Data excerpts:
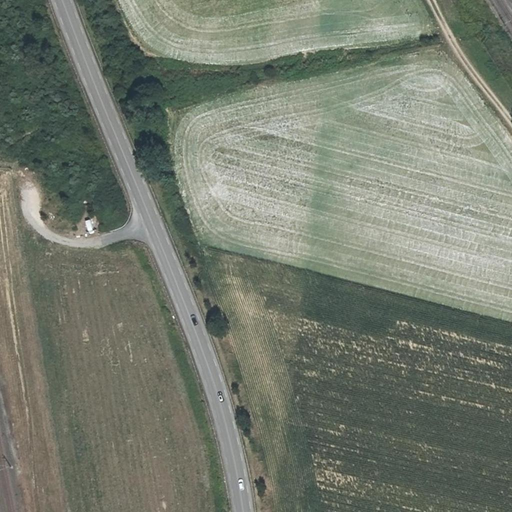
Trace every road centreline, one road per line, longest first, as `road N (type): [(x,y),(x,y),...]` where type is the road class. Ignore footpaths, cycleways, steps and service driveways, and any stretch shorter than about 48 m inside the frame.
road 1 (secondary): [(62,0),(196,333),(244,511)]
road 2 (track): [(430,0),(511,123)]
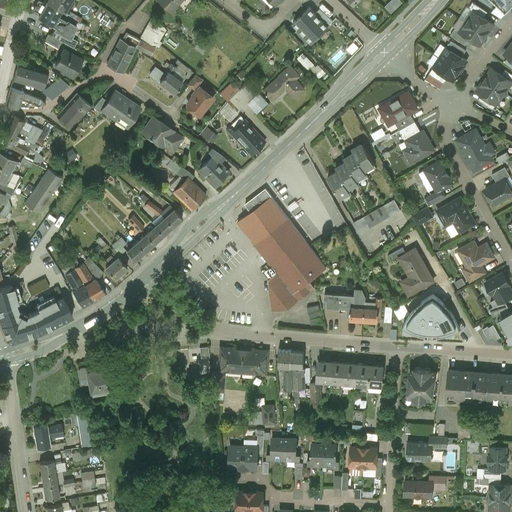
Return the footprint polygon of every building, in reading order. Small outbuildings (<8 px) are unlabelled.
[(62,10),(48,2),(46,4),(39,0),(38,0),(33,9),(41,14),(39,17),(62,30),(64,28),(71,33),(75,26),(67,21),(66,23),(57,17),(62,10)] [(46,0),(46,1),(48,2),(62,10),(64,11),(71,0),(46,0)] [(158,0),(171,12),(181,0),(158,0)] [(511,0),(497,0),(507,9),(511,3),(511,0)] [(487,12),(472,2),(468,8),(473,11),(483,18),(487,12)] [(311,9),(309,7),(304,13),(303,13),(298,18),(293,23),(294,25),(297,28),(298,29),(310,41),(311,43),(317,37),(322,32),(328,27),(327,26),(315,13),(314,12),(311,9)] [(333,21),(319,9),(315,13),(327,26),(333,21)] [(483,18),(473,11),(466,22),(486,35),(493,24),(483,18)] [(166,29),(149,20),(139,39),(155,47),(166,29)] [(486,35),(466,22),(460,31),(459,32),(469,39),(479,45),(486,35)] [(460,31),(455,28),(450,35),(465,45),(469,39),(459,32),(460,31)] [(77,41),(55,29),(51,35),(61,41),(74,48),(77,41)] [(310,41),(298,29),(293,33),(305,46),(310,41)] [(139,39),(126,32),(123,40),(136,46),(151,54),(155,47),(139,39)] [(194,48),(204,54),(209,45),(200,40),(202,36),(195,32),(192,37),(198,41),(194,48)] [(51,35),(48,34),(44,41),(58,48),(61,41),(51,35)] [(114,51),(129,58),(136,46),(123,40),(121,39),(114,51)] [(446,47),(461,57),(466,51),(451,41),(446,47)] [(446,47),(440,57),(460,71),(466,61),(461,57),(446,47)] [(82,59),(63,49),(55,64),(63,69),(62,70),(73,77),(79,65),(82,59)] [(129,58),(114,51),(107,65),(123,72),(129,58)] [(302,53),(296,58),(307,70),(313,64),(302,53)] [(460,71),(440,57),(433,67),(448,77),(453,81),(460,71)] [(33,66),(18,62),(12,80),(28,84),(33,66)] [(188,68),(180,62),(176,67),(184,74),(188,68)] [(176,67),(171,63),(165,70),(167,71),(159,82),(167,88),(167,89),(172,93),(173,92),(173,93),(177,88),(179,87),(178,86),(182,82),(181,82),(186,76),(184,74),(176,67)] [(48,71),(33,66),(28,84),(43,89),(48,71)] [(448,77),(433,67),(429,74),(443,84),(448,77)] [(293,68),(273,85),(271,82),(263,89),(272,99),(286,88),(294,97),(304,89),(296,79),(300,76),(293,68)] [(501,75),(491,68),(484,80),(503,93),(511,82),(501,75)] [(511,74),(505,70),(501,75),(511,82),(511,74)] [(201,79),(195,75),(188,84),(194,89),(201,79)] [(59,77),(42,92),(51,99),(69,85),(59,77)] [(503,93),(484,80),(476,91),(481,95),(496,105),(503,93)] [(240,90),(232,82),(228,86),(236,94),(240,90)] [(255,114),(267,103),(250,83),(241,91),(249,100),(246,104),(255,114)] [(236,94),(228,86),(220,94),(228,102),(236,94)] [(23,91),(11,87),(6,103),(18,108),(21,99),(37,107),(41,99),(23,91)] [(213,97),(199,87),(187,102),(187,106),(193,110),(196,110),(200,113),(213,97)] [(141,108),(129,100),(122,96),(123,95),(115,90),(107,101),(101,110),(102,110),(116,120),(118,118),(128,125),(126,127),(127,127),(141,108)] [(408,92),(386,105),(389,110),(382,114),(389,125),(394,122),(410,113),(417,109),(408,92)] [(91,105),(77,93),(67,104),(81,117),(91,105)] [(496,105),(481,95),(478,100),(492,110),(496,105)] [(102,97),(94,108),(101,113),(102,110),(101,110),(107,101),(102,97)] [(226,102),(218,112),(223,116),(231,106),(226,102)] [(81,117),(67,104),(57,115),(71,128),(81,117)] [(410,113),(394,122),(399,130),(415,122),(410,113)] [(33,125),(12,115),(3,133),(11,137),(13,133),(18,136),(25,139),(33,125)] [(173,130),(153,116),(142,131),(149,136),(149,137),(150,138),(151,137),(172,152),(175,147),(165,140),(172,131),(173,130)] [(265,141),(245,121),(232,133),(252,154),(265,141)] [(415,122),(399,130),(405,141),(406,141),(406,140),(421,132),(415,122)] [(33,125),(25,139),(33,143),(42,130),(33,125)] [(475,129),(457,140),(463,151),(482,141),(475,129)] [(211,137),(204,130),(199,136),(207,142),(211,137)] [(40,144),(47,134),(42,131),(36,142),(40,144)] [(182,138),(172,131),(165,140),(175,147),(182,138)] [(421,132),(406,140),(406,141),(409,147),(404,150),(411,163),(434,150),(423,131),(421,132)] [(18,136),(13,133),(11,137),(3,133),(0,138),(0,142),(25,155),(30,146),(17,139),(18,136)] [(482,141),(463,151),(474,170),(492,159),(482,141)] [(373,163),(362,143),(352,149),(354,152),(363,169),(373,163)] [(220,154),(211,148),(208,152),(212,156),(219,163),(224,158),(220,154)] [(16,160),(0,152),(0,165),(11,171),(16,160)] [(363,169),(354,152),(344,158),(345,161),(355,178),(365,172),(363,169)] [(219,163),(212,156),(198,169),(199,170),(215,186),(216,185),(228,173),(229,173),(226,170),(227,169),(226,168),(225,169),(219,163)] [(33,162),(22,157),(20,162),(29,167),(33,162)] [(178,164),(171,159),(167,166),(172,170),(178,164)] [(452,183),(440,160),(424,169),(419,172),(423,180),(429,177),(436,191),(437,192),(442,189),(452,183)] [(355,178),(345,161),(335,167),(337,170),(347,188),(357,182),(355,178)] [(194,175),(178,164),(172,170),(186,179),(188,177),(190,179),(194,175)] [(11,171),(0,165),(0,179),(6,182),(11,171)] [(505,167),(492,174),(497,183),(504,179),(510,176),(505,167)] [(48,168),(24,203),(38,213),(62,177),(48,168)] [(347,188),(337,170),(327,176),(339,197),(349,191),(347,188)] [(15,186),(19,175),(13,173),(9,184),(15,186)] [(190,179),(188,177),(186,179),(174,191),(192,209),(192,208),(204,196),(205,196),(190,179)] [(497,183),(485,190),(493,205),(511,194),(511,193),(504,179),(497,183)] [(15,189),(4,184),(1,189),(11,195),(15,189)] [(238,221),(254,242),(276,272),(268,278),(272,310),(288,308),(310,291),(310,290),(314,287),(309,280),(326,268),(265,188),(245,203),(252,211),(238,221)] [(436,191),(426,198),(430,205),(445,196),(442,189),(437,192),(436,191)] [(460,197),(437,210),(445,224),(452,220),(453,220),(459,232),(475,223),(460,197)] [(8,199),(0,211),(0,214),(5,218),(11,208),(8,199)] [(394,199),(383,205),(390,216),(400,211),(394,199)] [(155,205),(148,200),(144,205),(151,210),(155,205)] [(161,210),(155,205),(151,210),(157,215),(161,210)] [(383,205),(373,210),(380,222),(390,216),(383,205)] [(428,206),(412,215),(418,225),(433,217),(428,206)] [(173,209),(164,217),(172,227),(181,219),(173,209)] [(380,222),(373,210),(363,216),(370,227),(380,222)] [(144,227),(133,215),(130,217),(141,229),(144,227)] [(363,216),(353,222),(359,233),(370,227),(363,216)] [(141,229),(130,217),(128,219),(139,231),(141,229)] [(172,227),(164,217),(155,226),(163,235),(172,227)] [(163,235),(155,226),(145,234),(154,243),(163,235)] [(145,234),(136,242),(144,251),(154,243),(145,234)] [(126,244),(121,237),(117,240),(123,247),(126,244)] [(477,248),(474,241),(458,250),(467,265),(470,270),(480,264),(493,256),(486,243),(477,248)] [(136,242),(126,251),(134,260),(144,251),(136,242)] [(402,247),(388,255),(392,261),(400,257),(406,254),(402,247)] [(411,276),(427,268),(416,248),(406,254),(400,257),(411,276)] [(459,251),(456,252),(462,266),(465,265),(459,251)] [(115,258),(110,253),(104,259),(108,264),(105,267),(114,278),(127,267),(117,256),(115,258)] [(100,269),(94,262),(89,267),(90,271),(97,278),(104,272),(100,269)] [(480,264),(470,270),(467,265),(462,268),(470,281),(485,272),(480,264)] [(427,268),(411,276),(413,280),(404,285),(409,294),(434,280),(427,268)] [(96,280),(88,284),(86,280),(89,278),(83,269),(77,273),(94,300),(105,294),(96,280)] [(502,272),(485,282),(492,294),(493,293),(496,298),(499,302),(504,299),(511,294),(511,292),(508,285),(509,284),(502,272)] [(94,300),(77,273),(70,276),(76,285),(79,284),(81,287),(73,291),(82,306),(94,300)] [(411,276),(402,281),(404,285),(413,280),(411,276)] [(46,278),(27,285),(30,295),(49,288),(46,278)] [(354,288),(354,295),(354,299),(365,300),(365,296),(362,289),(354,288)] [(348,295),(324,293),(324,307),(346,308),(346,307),(347,307),(348,295)] [(365,300),(354,299),(354,295),(348,295),(347,307),(347,316),(350,316),(350,319),(364,320),(365,306),(365,300)] [(365,306),(364,320),(377,321),(378,318),(381,319),(382,297),(377,297),(376,307),(365,306)] [(499,302),(496,298),(490,301),(493,307),(489,309),(493,316),(508,307),(504,299),(499,302)] [(63,301),(33,316),(40,332),(71,316),(63,301)] [(429,304),(410,314),(412,319),(417,328),(421,334),(440,323),(429,304)] [(318,305),(307,308),(308,313),(320,311),(318,305)] [(30,308),(21,319),(22,318),(24,323),(21,325),(23,329),(26,337),(40,332),(33,316),(30,308)] [(320,311),(308,313),(309,319),(321,317),(320,311)] [(511,312),(502,318),(505,323),(504,324),(510,334),(511,335),(511,341),(511,340),(511,312)] [(321,317),(309,319),(311,325),(322,322),(321,317)] [(6,335),(23,329),(21,325),(24,323),(22,318),(21,319),(19,319),(19,320),(2,327),(6,335)] [(408,319),(402,322),(408,333),(417,328),(412,319),(409,321),(408,319)] [(490,339),(500,335),(495,323),(484,328),(490,339)] [(23,329),(6,335),(8,340),(11,342),(26,337),(23,329)] [(208,346),(199,347),(200,357),(209,356),(208,346)] [(235,348),(221,347),(219,367),(221,369),(232,370),(234,368),(242,368),(244,348),(235,347),(235,348)] [(267,351),(252,350),(253,349),(244,348),(242,368),(251,369),(253,372),(263,372),(265,371),(267,351)] [(291,350),(279,349),(278,366),(279,371),(283,371),(283,366),(285,367),(291,367),(291,350)] [(304,351),(291,350),(291,367),(292,388),(305,388),(304,367),(304,351)] [(325,361),(318,360),(317,379),(330,380),(332,361),(331,361),(331,362),(325,361)] [(338,362),(332,361),(330,380),(343,381),(344,362),(344,363),(338,362)] [(357,364),(351,363),(344,362),(343,381),(356,382),(357,363),(357,364)] [(364,364),(357,363),(356,382),(368,383),(370,365),(364,364)] [(376,365),(370,365),(368,383),(382,384),(383,365),(376,365)] [(291,367),(285,367),(285,370),(284,370),(284,389),(285,389),(285,394),(288,394),(289,398),(293,398),(292,388),(291,367)] [(431,368),(415,367),(415,370),(410,369),(407,396),(413,397),(419,401),(426,398),(432,398),(436,372),(430,371),(431,368)] [(108,368),(87,371),(87,370),(86,369),(85,368),(84,368),(83,368),(82,368),(81,368),(80,369),(79,370),(79,372),(81,384),(89,382),(90,392),(111,388),(108,368)] [(475,371),(448,369),(446,396),(473,398),(475,371)] [(502,373),(475,371),(473,398),(500,400),(502,373)] [(224,373),(211,372),(213,390),(222,391),(224,373)] [(511,374),(502,373),(500,400),(500,401),(501,401),(502,400),(509,401),(509,402),(510,402),(510,401),(511,400),(511,374)] [(316,382),(310,382),(311,399),(321,399),(320,381),(317,382),(316,382)] [(273,404),(263,405),(264,423),(275,422),(273,404)] [(293,408),(282,409),(283,418),(294,417),(293,408)] [(88,411),(75,413),(80,446),(94,444),(88,411)] [(262,423),(262,411),(253,411),(253,423),(262,423)] [(471,420),(459,419),(458,437),(470,438),(471,420)] [(433,425),(406,422),(405,433),(433,435),(433,425)] [(46,424),(33,426),(37,447),(50,445),(49,438),(63,435),(61,424),(47,426),(46,424)] [(438,435),(429,435),(429,442),(432,442),(432,447),(447,448),(447,436),(444,436),(438,435)] [(284,438),(272,438),(271,456),(280,456),(283,456),(284,438)] [(296,439),(284,438),(283,456),(286,456),(295,457),(296,439)] [(429,442),(407,441),(406,459),(431,460),(432,447),(432,442),(429,442)] [(324,444),(312,444),(311,462),(320,462),(323,462),(324,444)] [(336,445),(324,444),(323,462),(326,462),(335,463),(336,445)] [(244,446),(230,445),(229,467),(243,468),(244,446)] [(364,446),(351,445),(350,466),(363,467),(364,446)] [(257,446),(244,446),(243,468),(256,468),(257,452),(257,446)] [(377,447),(364,446),(363,467),(376,468),(376,457),(377,447)] [(506,447),(490,446),(490,454),(488,454),(487,462),(489,462),(489,468),(489,469),(501,469),(505,470),(505,463),(507,463),(507,455),(506,455),(506,447)] [(96,449),(87,451),(88,458),(97,457),(96,449)] [(87,451),(73,453),(74,460),(88,458),(87,451)] [(53,460),(39,462),(41,475),(56,472),(54,464),(61,463),(60,457),(53,458),(53,460)] [(501,469),(489,469),(489,468),(483,468),(483,477),(489,477),(501,478),(501,469)] [(93,471),(80,473),(81,480),(94,478),(93,471)] [(56,472),(41,475),(43,487),(58,484),(56,472)] [(445,475),(430,475),(430,482),(432,482),(432,488),(445,489),(445,475)] [(94,478),(81,480),(83,488),(95,486),(94,478)] [(237,479),(224,478),(226,491),(232,491),(232,485),(236,485),(237,479)] [(430,482),(405,480),(405,494),(431,496),(432,488),(432,482),(430,482)] [(501,484),(490,483),(489,484),(488,509),(490,510),(508,510),(509,510),(511,484),(501,484)] [(58,484),(43,487),(45,499),(60,497),(58,484)] [(250,491),(237,490),(236,511),(249,511),(250,491)] [(263,491),(250,491),(249,511),(262,511),(263,505),(263,491)] [(60,504),(46,506),(46,511),(60,511),(60,508),(67,507),(67,502),(59,503),(60,504)]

## Given exercise:
Reproduce the lines from the beginning of the data through the line with "road 2 (track): [(430,0),(511,123)]", with "footpaths" replaced by "sidewalks" and nothing else altered. Leave the pictures out of your answer.

## Right answer:
Trace every road centreline, one road per line, longest first, as `road N (type): [(x,y),(x,y),...]` where type is the road class. Ignore sidewalks, cycleways, steps and service driveways, and any stretch shorter than about 48 m inside the frame.
road 1 (secondary): [(62,0),(196,333),(244,511)]
road 2 (track): [(430,0),(511,123)]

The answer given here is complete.